--- TASK DETAILS ---
All the data should be printed again exactly as written.
★ ★ ★
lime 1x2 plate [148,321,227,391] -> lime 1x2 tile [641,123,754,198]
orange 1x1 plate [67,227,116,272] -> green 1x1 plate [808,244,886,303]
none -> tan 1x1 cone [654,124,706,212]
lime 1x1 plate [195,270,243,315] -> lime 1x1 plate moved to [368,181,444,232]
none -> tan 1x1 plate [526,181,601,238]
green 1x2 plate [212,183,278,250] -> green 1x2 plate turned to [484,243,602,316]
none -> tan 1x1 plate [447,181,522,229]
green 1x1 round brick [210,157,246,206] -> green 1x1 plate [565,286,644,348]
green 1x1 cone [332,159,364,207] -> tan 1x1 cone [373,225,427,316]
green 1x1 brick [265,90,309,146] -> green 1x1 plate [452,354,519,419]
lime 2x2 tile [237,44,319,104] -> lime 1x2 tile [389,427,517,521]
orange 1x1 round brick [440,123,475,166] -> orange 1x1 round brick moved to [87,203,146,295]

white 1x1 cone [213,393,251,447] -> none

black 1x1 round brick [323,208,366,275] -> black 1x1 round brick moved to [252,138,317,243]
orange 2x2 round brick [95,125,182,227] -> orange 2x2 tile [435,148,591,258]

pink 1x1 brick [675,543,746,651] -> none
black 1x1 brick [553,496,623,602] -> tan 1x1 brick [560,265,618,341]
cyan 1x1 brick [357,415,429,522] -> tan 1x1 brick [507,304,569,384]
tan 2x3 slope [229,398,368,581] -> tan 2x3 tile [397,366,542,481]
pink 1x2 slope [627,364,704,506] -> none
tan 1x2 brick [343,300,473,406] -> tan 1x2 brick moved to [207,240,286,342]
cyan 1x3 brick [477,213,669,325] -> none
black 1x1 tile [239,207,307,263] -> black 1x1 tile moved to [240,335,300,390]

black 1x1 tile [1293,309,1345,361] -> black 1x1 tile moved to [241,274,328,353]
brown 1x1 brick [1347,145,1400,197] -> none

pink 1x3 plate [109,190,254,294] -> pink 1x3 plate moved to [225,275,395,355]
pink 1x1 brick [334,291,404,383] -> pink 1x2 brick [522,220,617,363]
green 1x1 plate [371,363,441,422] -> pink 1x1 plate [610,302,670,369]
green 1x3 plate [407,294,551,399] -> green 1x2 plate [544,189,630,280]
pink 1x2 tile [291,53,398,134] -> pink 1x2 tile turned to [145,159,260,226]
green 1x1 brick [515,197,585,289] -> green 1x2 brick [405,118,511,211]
★ ★ ★
--- RESULT OF THE TASK ---
lime 1x2 plate [148,321,227,391] -> lime 1x2 tile [641,123,754,198]
orange 1x1 plate [67,227,116,272] -> green 1x1 plate [808,244,886,303]
none -> tan 1x1 cone [654,124,706,212]
lime 1x1 plate [195,270,243,315] -> lime 1x1 plate moved to [368,181,444,232]
none -> tan 1x1 plate [526,181,601,238]
green 1x2 plate [212,183,278,250] -> green 1x2 plate turned to [484,243,602,316]
none -> tan 1x1 plate [447,181,522,229]
green 1x1 round brick [210,157,246,206] -> green 1x1 plate [565,286,644,348]
green 1x1 cone [332,159,364,207] -> tan 1x1 cone [373,225,427,316]
green 1x1 brick [265,90,309,146] -> green 1x1 plate [452,354,519,419]
lime 2x2 tile [237,44,319,104] -> lime 1x2 tile [389,427,517,521]
orange 1x1 round brick [440,123,475,166] -> orange 1x1 round brick moved to [87,203,146,295]

white 1x1 cone [213,393,251,447] -> none

black 1x1 round brick [323,208,366,275] -> black 1x1 round brick moved to [252,138,317,243]
orange 2x2 round brick [95,125,182,227] -> orange 2x2 tile [435,148,591,258]

pink 1x1 brick [675,543,746,651] -> none
black 1x1 brick [553,496,623,602] -> tan 1x1 brick [560,265,618,341]
cyan 1x1 brick [357,415,429,522] -> tan 1x1 brick [507,304,569,384]
tan 2x3 slope [229,398,368,581] -> tan 2x3 tile [397,366,542,481]
pink 1x2 slope [627,364,704,506] -> none
tan 1x2 brick [343,300,473,406] -> tan 1x2 brick moved to [207,240,286,342]
cyan 1x3 brick [477,213,669,325] -> none
black 1x1 tile [239,207,307,263] -> black 1x1 tile moved to [240,335,300,390]

black 1x1 tile [1293,309,1345,361] -> black 1x1 tile moved to [241,274,328,353]
brown 1x1 brick [1347,145,1400,197] -> none

pink 1x3 plate [109,190,254,294] -> pink 1x3 plate moved to [225,275,395,355]
pink 1x1 brick [334,291,404,383] -> pink 1x2 brick [522,220,617,363]
green 1x1 plate [371,363,441,422] -> pink 1x1 plate [610,302,670,369]
green 1x3 plate [407,294,551,399] -> green 1x2 plate [544,189,630,280]
pink 1x2 tile [291,53,398,134] -> pink 1x2 tile turned to [145,159,260,226]
green 1x1 brick [515,197,585,289] -> green 1x2 brick [405,118,511,211]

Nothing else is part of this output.